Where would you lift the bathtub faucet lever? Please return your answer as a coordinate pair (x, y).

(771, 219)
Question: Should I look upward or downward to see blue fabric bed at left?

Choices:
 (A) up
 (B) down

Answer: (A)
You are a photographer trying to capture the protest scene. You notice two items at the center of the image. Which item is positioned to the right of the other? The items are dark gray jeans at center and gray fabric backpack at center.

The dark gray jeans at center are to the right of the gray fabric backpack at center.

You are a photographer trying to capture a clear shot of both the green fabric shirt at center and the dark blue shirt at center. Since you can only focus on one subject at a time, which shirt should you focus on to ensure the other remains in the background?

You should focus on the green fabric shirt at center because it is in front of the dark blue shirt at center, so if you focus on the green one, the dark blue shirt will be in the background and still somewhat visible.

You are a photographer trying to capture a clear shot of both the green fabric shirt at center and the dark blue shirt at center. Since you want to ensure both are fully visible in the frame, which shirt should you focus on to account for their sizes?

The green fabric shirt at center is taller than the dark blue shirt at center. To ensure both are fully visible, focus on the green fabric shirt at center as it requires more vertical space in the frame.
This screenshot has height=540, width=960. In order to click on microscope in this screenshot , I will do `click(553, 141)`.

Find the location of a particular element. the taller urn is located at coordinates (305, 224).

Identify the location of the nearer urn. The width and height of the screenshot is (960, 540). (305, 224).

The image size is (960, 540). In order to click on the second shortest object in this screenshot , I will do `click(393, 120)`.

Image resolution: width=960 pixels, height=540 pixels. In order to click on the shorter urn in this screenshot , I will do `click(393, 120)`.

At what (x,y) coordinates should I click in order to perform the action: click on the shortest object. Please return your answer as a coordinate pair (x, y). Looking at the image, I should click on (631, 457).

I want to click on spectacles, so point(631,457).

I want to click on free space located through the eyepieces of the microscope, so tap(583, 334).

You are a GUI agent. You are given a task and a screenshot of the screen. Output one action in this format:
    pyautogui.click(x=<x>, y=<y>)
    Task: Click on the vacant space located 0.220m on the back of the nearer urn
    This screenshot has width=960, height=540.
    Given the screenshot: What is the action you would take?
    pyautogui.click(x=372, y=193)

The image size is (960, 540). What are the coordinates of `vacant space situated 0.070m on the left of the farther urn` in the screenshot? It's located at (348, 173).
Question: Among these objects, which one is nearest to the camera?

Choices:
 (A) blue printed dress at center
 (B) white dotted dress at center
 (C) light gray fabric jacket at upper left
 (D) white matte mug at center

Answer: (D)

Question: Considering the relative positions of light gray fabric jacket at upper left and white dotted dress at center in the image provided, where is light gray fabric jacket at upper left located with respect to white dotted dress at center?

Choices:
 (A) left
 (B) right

◆ Given request
Gather every line of the data above that contains the string "white". Case counts.

◆ The output
 (B) white dotted dress at center
 (D) white matte mug at center
Question: Considering the relative positions of light gray fabric jacket at upper left and white dotted dress at center in the image provided, where is light gray fabric jacket at upper left located with respect to white dotted dress at center?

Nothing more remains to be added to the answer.